=== Material supplied ===
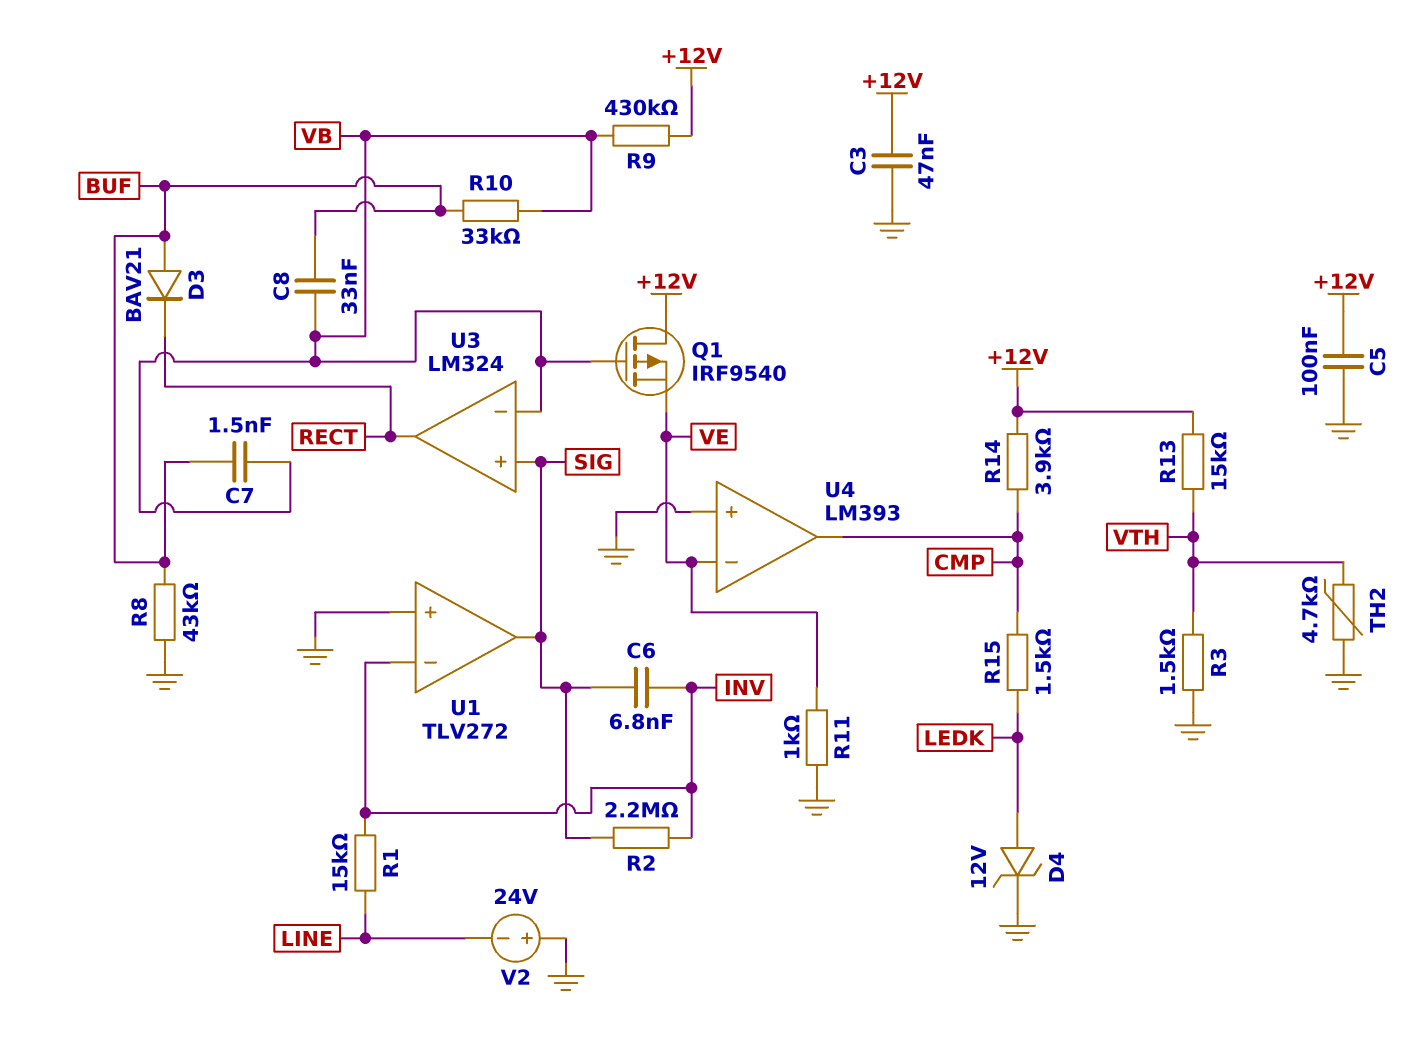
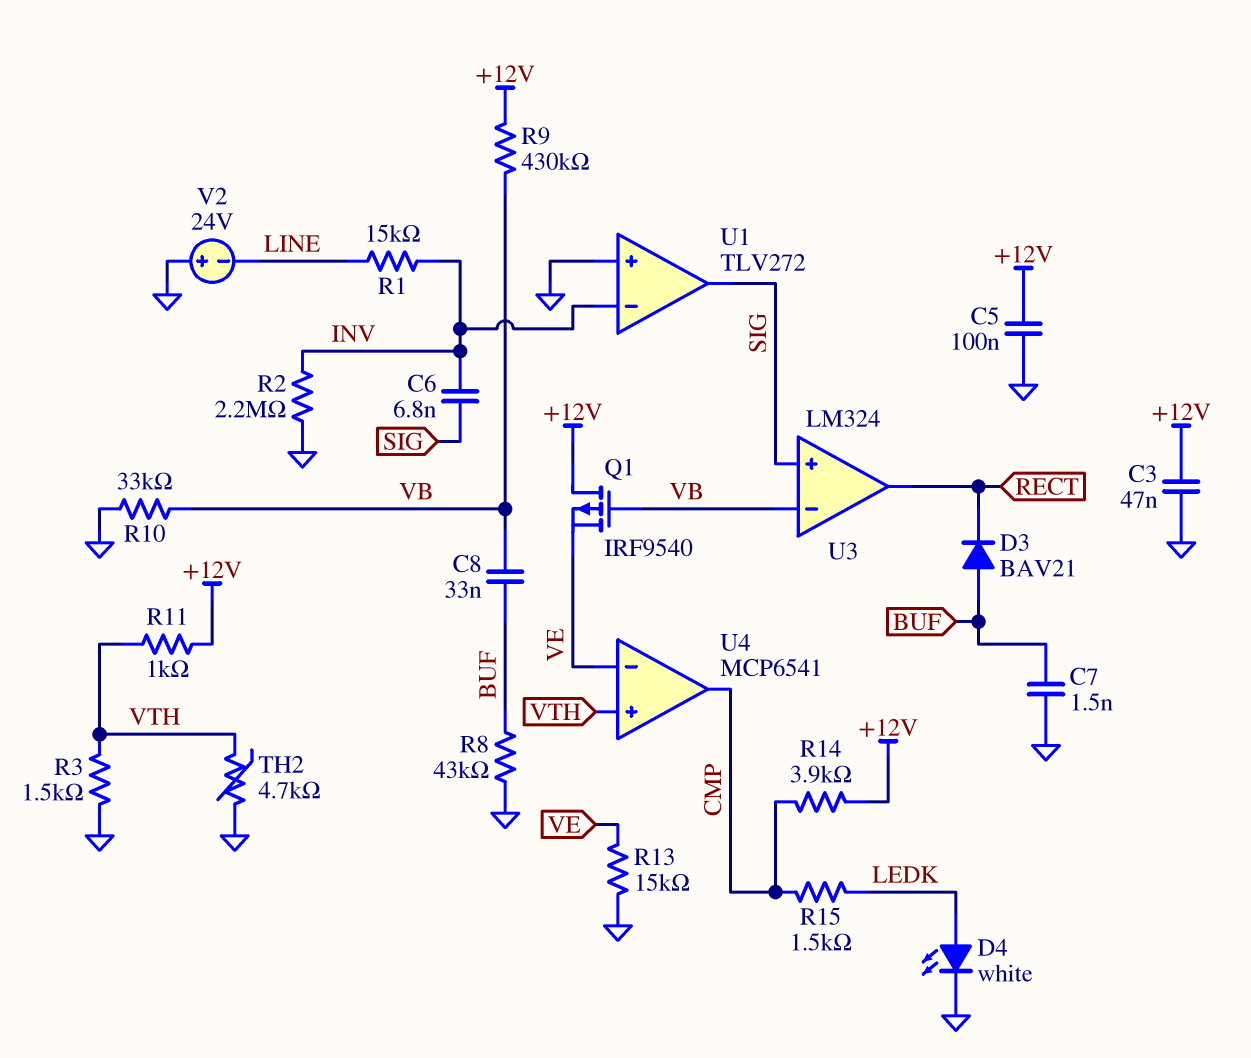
C7: 1.5nF (BUF, VB) -> 1.5nF (BUF, GND)
D4: zener 12V (A LEDK, K GND) -> LED white (A LEDK, K GND)
R2: 2.2M (INV, SIG) -> 2.2M (GND, INV)
R10: 33k (BUF, VB) -> 33k (GND, VB)
R11: 1k (GND, VE) -> 1k (+12V, VTH)
R13: 15k (+12V, VTH) -> 15k (GND, VE)
U4: LM393 -> MCP6541
U4 pin in+: GND -> VTH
===
**The problem**
Copy out each record word for word and omit any pictures.

**Exercise response**
C7: 1.5nF (BUF, VB) -> 1.5nF (BUF, GND)
D4: zener 12V (A LEDK, K GND) -> LED white (A LEDK, K GND)
R2: 2.2M (INV, SIG) -> 2.2M (GND, INV)
R10: 33k (BUF, VB) -> 33k (GND, VB)
R11: 1k (GND, VE) -> 1k (+12V, VTH)
R13: 15k (+12V, VTH) -> 15k (GND, VE)
U4: LM393 -> MCP6541
U4 pin in+: GND -> VTH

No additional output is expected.